Recorded data:
· · ·

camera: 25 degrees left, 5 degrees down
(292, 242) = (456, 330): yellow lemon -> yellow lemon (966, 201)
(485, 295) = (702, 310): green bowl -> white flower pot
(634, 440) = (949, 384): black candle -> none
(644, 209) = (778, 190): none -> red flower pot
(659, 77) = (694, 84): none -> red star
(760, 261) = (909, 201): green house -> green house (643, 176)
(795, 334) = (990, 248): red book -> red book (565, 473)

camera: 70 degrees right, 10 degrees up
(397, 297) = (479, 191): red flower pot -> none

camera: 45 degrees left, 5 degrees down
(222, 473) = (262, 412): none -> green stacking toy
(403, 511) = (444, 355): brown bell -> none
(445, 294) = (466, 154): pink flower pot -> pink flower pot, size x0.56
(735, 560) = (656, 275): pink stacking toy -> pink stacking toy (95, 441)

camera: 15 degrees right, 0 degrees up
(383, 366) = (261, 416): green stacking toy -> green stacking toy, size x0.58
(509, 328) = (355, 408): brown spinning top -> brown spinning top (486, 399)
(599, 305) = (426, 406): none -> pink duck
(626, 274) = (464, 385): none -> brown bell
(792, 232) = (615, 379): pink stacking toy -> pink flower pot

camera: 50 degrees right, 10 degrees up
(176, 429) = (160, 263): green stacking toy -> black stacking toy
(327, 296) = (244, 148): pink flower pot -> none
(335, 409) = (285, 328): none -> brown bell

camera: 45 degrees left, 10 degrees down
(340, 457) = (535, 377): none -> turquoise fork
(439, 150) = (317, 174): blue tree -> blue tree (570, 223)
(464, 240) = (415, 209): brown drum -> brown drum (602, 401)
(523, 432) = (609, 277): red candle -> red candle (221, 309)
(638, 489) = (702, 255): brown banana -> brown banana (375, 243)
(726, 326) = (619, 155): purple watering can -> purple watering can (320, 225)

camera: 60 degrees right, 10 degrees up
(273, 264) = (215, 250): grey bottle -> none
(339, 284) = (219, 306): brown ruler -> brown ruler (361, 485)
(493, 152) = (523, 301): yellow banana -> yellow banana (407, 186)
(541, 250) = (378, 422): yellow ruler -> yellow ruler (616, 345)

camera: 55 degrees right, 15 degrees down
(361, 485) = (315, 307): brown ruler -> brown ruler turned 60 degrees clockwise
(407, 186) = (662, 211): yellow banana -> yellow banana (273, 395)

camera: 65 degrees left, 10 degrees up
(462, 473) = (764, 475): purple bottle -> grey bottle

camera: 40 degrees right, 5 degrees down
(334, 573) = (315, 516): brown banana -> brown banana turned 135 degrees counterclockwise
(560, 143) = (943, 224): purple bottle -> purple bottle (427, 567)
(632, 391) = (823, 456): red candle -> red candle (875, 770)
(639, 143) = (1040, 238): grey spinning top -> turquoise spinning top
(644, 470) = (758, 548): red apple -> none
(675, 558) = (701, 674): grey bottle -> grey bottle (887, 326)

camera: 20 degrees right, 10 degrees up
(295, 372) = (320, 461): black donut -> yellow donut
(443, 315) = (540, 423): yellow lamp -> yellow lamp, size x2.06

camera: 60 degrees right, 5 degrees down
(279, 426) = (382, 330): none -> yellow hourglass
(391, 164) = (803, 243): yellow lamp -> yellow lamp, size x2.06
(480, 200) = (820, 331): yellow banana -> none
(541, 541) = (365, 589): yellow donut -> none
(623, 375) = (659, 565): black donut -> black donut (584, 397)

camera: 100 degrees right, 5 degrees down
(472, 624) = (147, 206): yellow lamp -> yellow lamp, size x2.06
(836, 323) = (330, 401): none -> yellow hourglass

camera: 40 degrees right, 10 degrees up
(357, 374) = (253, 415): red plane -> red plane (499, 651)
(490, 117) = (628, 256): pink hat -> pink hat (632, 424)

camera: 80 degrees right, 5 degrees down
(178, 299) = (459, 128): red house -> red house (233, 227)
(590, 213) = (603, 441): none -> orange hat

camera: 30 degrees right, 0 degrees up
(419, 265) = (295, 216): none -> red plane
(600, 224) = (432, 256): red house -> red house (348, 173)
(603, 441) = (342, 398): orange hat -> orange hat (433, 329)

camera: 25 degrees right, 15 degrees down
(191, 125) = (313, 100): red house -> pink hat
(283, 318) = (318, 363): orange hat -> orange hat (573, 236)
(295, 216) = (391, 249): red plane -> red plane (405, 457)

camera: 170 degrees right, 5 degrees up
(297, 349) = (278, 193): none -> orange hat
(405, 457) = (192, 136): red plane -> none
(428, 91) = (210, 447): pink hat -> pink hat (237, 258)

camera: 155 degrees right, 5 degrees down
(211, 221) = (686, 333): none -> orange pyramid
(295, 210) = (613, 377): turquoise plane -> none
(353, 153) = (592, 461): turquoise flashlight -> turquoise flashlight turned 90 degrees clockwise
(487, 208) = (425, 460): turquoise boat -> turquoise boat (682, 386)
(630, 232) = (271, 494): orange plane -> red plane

· · ·

ACTIVITY
The records above should be set down again word for word.

TASK OUTPUT
camera: 25 degrees left, 5 degrees down
(292, 242) = (456, 330): yellow lemon -> yellow lemon (966, 201)
(485, 295) = (702, 310): green bowl -> white flower pot
(634, 440) = (949, 384): black candle -> none
(644, 209) = (778, 190): none -> red flower pot
(659, 77) = (694, 84): none -> red star
(760, 261) = (909, 201): green house -> green house (643, 176)
(795, 334) = (990, 248): red book -> red book (565, 473)

camera: 70 degrees right, 10 degrees up
(397, 297) = (479, 191): red flower pot -> none

camera: 45 degrees left, 5 degrees down
(222, 473) = (262, 412): none -> green stacking toy
(403, 511) = (444, 355): brown bell -> none
(445, 294) = (466, 154): pink flower pot -> pink flower pot, size x0.56
(735, 560) = (656, 275): pink stacking toy -> pink stacking toy (95, 441)

camera: 15 degrees right, 0 degrees up
(383, 366) = (261, 416): green stacking toy -> green stacking toy, size x0.58
(509, 328) = (355, 408): brown spinning top -> brown spinning top (486, 399)
(599, 305) = (426, 406): none -> pink duck
(626, 274) = (464, 385): none -> brown bell
(792, 232) = (615, 379): pink stacking toy -> pink flower pot

camera: 50 degrees right, 10 degrees up
(176, 429) = (160, 263): green stacking toy -> black stacking toy
(327, 296) = (244, 148): pink flower pot -> none
(335, 409) = (285, 328): none -> brown bell

camera: 45 degrees left, 10 degrees down
(340, 457) = (535, 377): none -> turquoise fork
(439, 150) = (317, 174): blue tree -> blue tree (570, 223)
(464, 240) = (415, 209): brown drum -> brown drum (602, 401)
(523, 432) = (609, 277): red candle -> red candle (221, 309)
(638, 489) = (702, 255): brown banana -> brown banana (375, 243)
(726, 326) = (619, 155): purple watering can -> purple watering can (320, 225)

camera: 60 degrees right, 10 degrees up
(273, 264) = (215, 250): grey bottle -> none
(339, 284) = (219, 306): brown ruler -> brown ruler (361, 485)
(493, 152) = (523, 301): yellow banana -> yellow banana (407, 186)
(541, 250) = (378, 422): yellow ruler -> yellow ruler (616, 345)

camera: 55 degrees right, 15 degrees down
(361, 485) = (315, 307): brown ruler -> brown ruler turned 60 degrees clockwise
(407, 186) = (662, 211): yellow banana -> yellow banana (273, 395)

camera: 65 degrees left, 10 degrees up
(462, 473) = (764, 475): purple bottle -> grey bottle

camera: 40 degrees right, 5 degrees down
(334, 573) = (315, 516): brown banana -> brown banana turned 135 degrees counterclockwise
(560, 143) = (943, 224): purple bottle -> purple bottle (427, 567)
(632, 391) = (823, 456): red candle -> red candle (875, 770)
(639, 143) = (1040, 238): grey spinning top -> turquoise spinning top
(644, 470) = (758, 548): red apple -> none
(675, 558) = (701, 674): grey bottle -> grey bottle (887, 326)

camera: 20 degrees right, 10 degrees up
(295, 372) = (320, 461): black donut -> yellow donut
(443, 315) = (540, 423): yellow lamp -> yellow lamp, size x2.06

camera: 60 degrees right, 5 degrees down
(279, 426) = (382, 330): none -> yellow hourglass
(391, 164) = (803, 243): yellow lamp -> yellow lamp, size x2.06
(480, 200) = (820, 331): yellow banana -> none
(541, 541) = (365, 589): yellow donut -> none
(623, 375) = (659, 565): black donut -> black donut (584, 397)

camera: 100 degrees right, 5 degrees down
(472, 624) = (147, 206): yellow lamp -> yellow lamp, size x2.06
(836, 323) = (330, 401): none -> yellow hourglass

camera: 40 degrees right, 10 degrees up
(357, 374) = (253, 415): red plane -> red plane (499, 651)
(490, 117) = (628, 256): pink hat -> pink hat (632, 424)

camera: 80 degrees right, 5 degrees down
(178, 299) = (459, 128): red house -> red house (233, 227)
(590, 213) = (603, 441): none -> orange hat

camera: 30 degrees right, 0 degrees up
(419, 265) = (295, 216): none -> red plane
(600, 224) = (432, 256): red house -> red house (348, 173)
(603, 441) = (342, 398): orange hat -> orange hat (433, 329)

camera: 25 degrees right, 15 degrees down
(191, 125) = (313, 100): red house -> pink hat
(283, 318) = (318, 363): orange hat -> orange hat (573, 236)
(295, 216) = (391, 249): red plane -> red plane (405, 457)

camera: 170 degrees right, 5 degrees up
(297, 349) = (278, 193): none -> orange hat
(405, 457) = (192, 136): red plane -> none
(428, 91) = (210, 447): pink hat -> pink hat (237, 258)

camera: 155 degrees right, 5 degrees down
(211, 221) = (686, 333): none -> orange pyramid
(295, 210) = (613, 377): turquoise plane -> none
(353, 153) = (592, 461): turquoise flashlight -> turquoise flashlight turned 90 degrees clockwise
(487, 208) = (425, 460): turquoise boat -> turquoise boat (682, 386)
(630, 232) = (271, 494): orange plane -> red plane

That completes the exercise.